Exercise aim ▸
Keep images out and repeat all data exactly.

Supplied information ▸
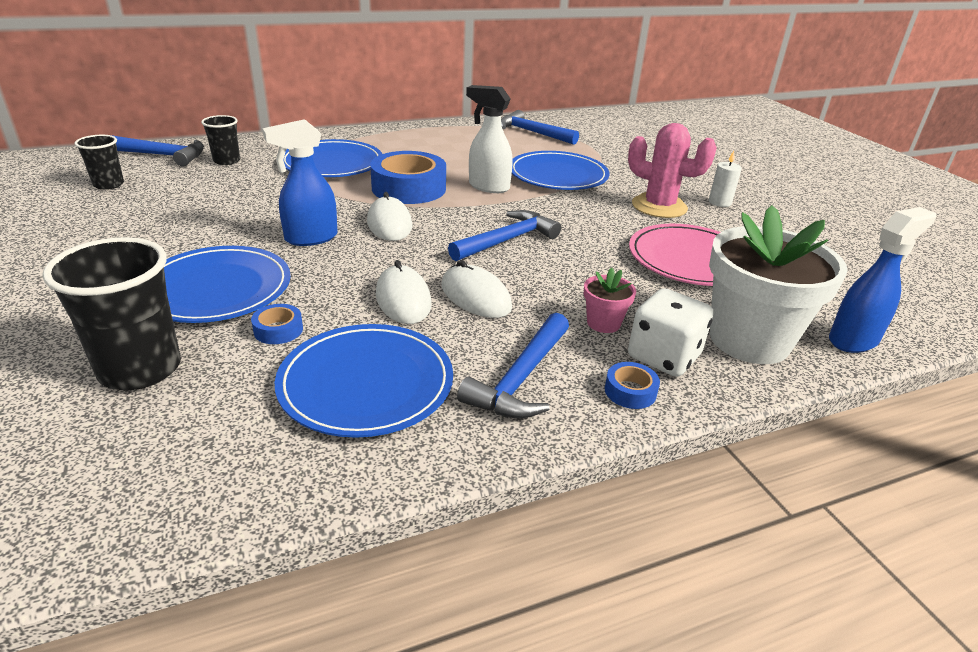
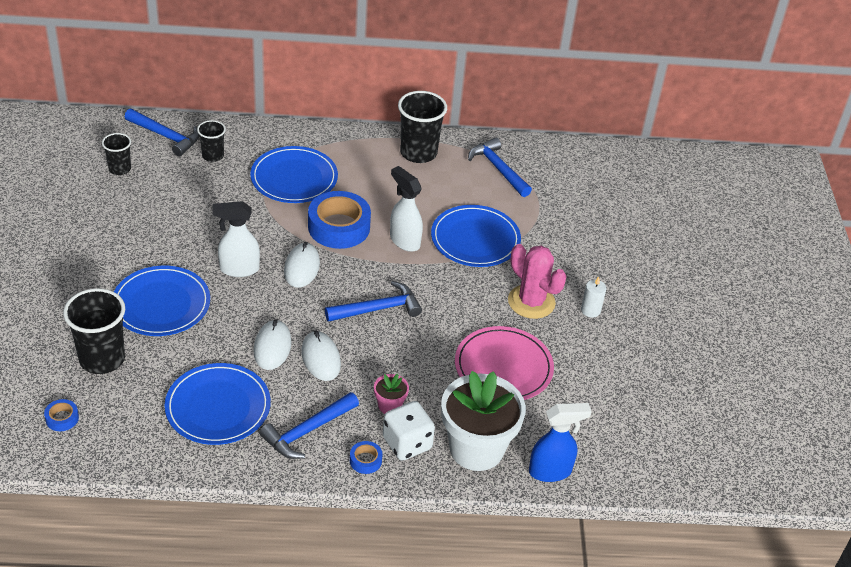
camera: 20 degrees right, 10 degrees up
blue tape [251,304,303,344] -> blue tape moved to [44,399,79,431]
blue spray bottle [262,119,338,246] -> white spray bottle [212,201,260,277]
none -> black cup [398,91,447,163]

Answer to the problem ▸
camera: 20 degrees right, 10 degrees up
blue tape [251,304,303,344] -> blue tape moved to [44,399,79,431]
blue spray bottle [262,119,338,246] -> white spray bottle [212,201,260,277]
none -> black cup [398,91,447,163]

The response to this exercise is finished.